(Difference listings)
--*--
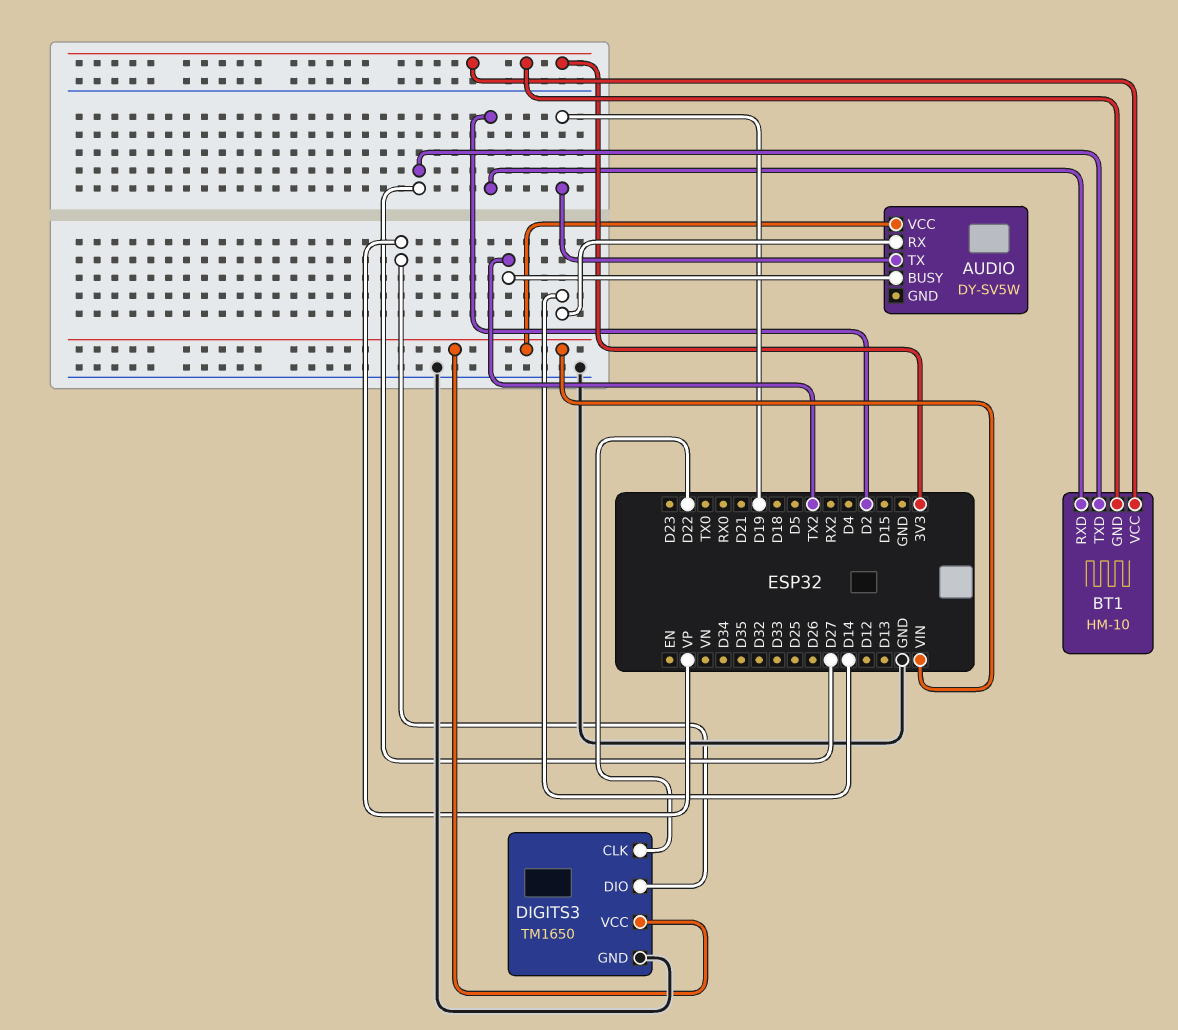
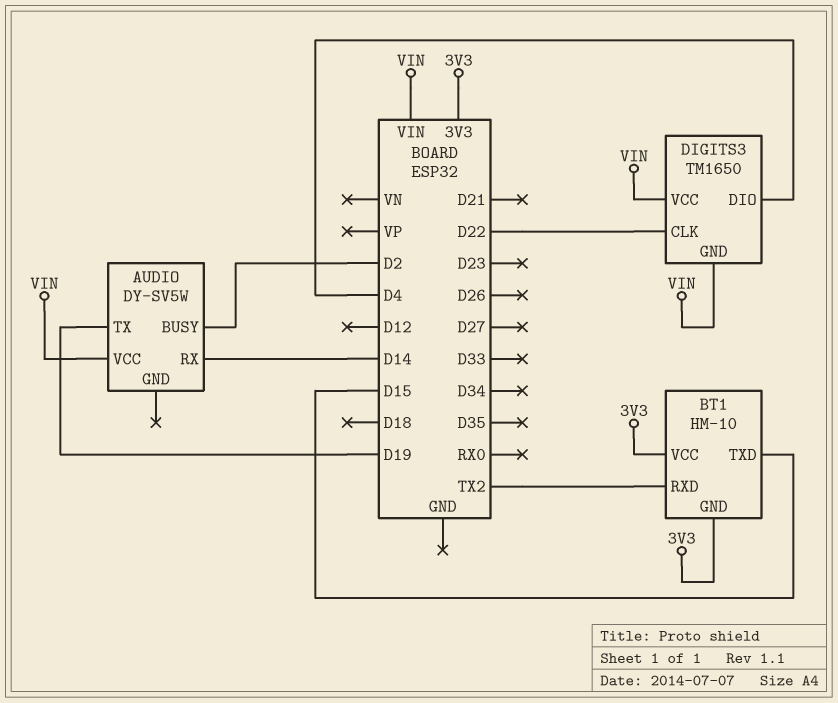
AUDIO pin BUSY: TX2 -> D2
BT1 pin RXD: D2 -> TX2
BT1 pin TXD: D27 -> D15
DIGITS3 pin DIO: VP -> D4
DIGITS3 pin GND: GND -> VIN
--*--
Without the pictures, print the records in full, exactly as they appear.

TASK OUTPUT.
AUDIO pin BUSY: TX2 -> D2
BT1 pin RXD: D2 -> TX2
BT1 pin TXD: D27 -> D15
DIGITS3 pin DIO: VP -> D4
DIGITS3 pin GND: GND -> VIN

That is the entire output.